§ Activity
Images don't belong in the copy. Output the rest of the data exactly.

The data: Begin

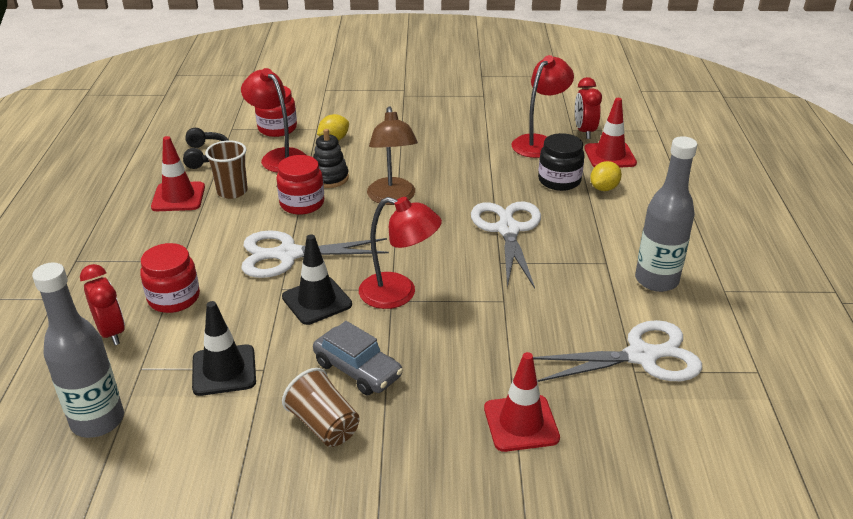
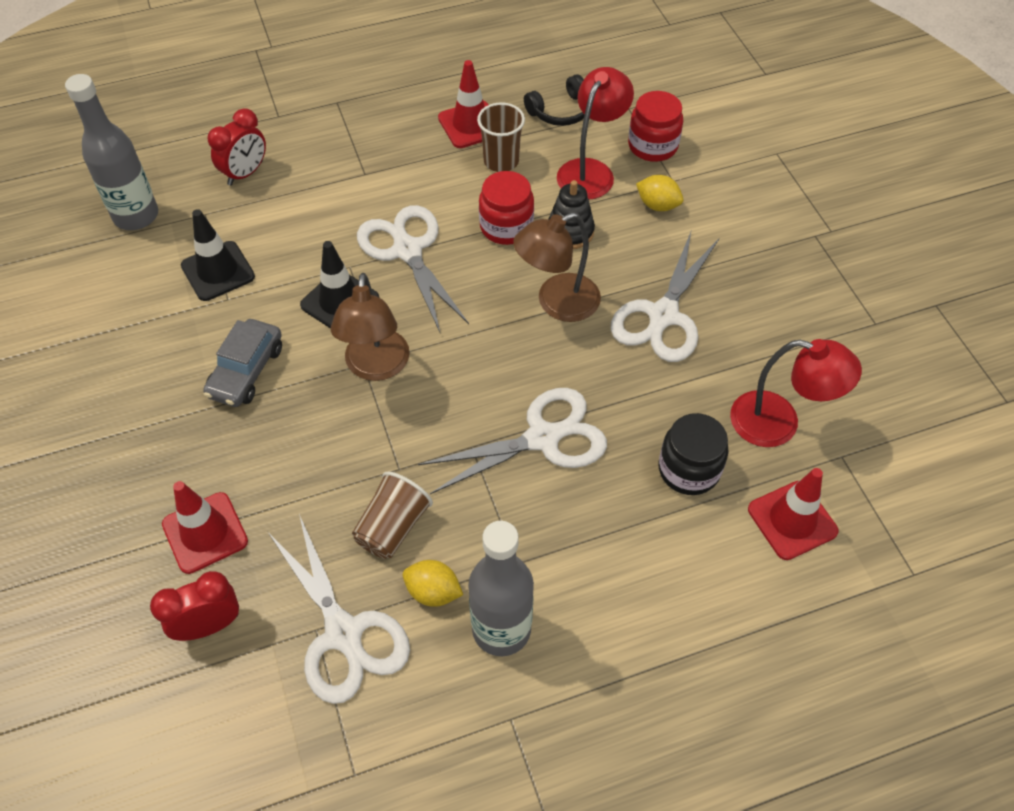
camera: 70 degrees right, 20 degrees up
red jar [140,243,200,313] -> none
brown cup [282,368,360,447] -> brown cup moved to [352,471,433,559]
red lamp [359,197,442,309] -> brown lamp [331,273,410,381]
red clock [575,77,602,139] -> red clock moved to [150,571,239,641]
yellow lemon [590,161,622,191] -> yellow lemon moved to [403,560,463,607]
none -> white scissors [611,232,719,362]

The data: End

§ Solution for this problem
camera: 70 degrees right, 20 degrees up
red jar [140,243,200,313] -> none
brown cup [282,368,360,447] -> brown cup moved to [352,471,433,559]
red lamp [359,197,442,309] -> brown lamp [331,273,410,381]
red clock [575,77,602,139] -> red clock moved to [150,571,239,641]
yellow lemon [590,161,622,191] -> yellow lemon moved to [403,560,463,607]
none -> white scissors [611,232,719,362]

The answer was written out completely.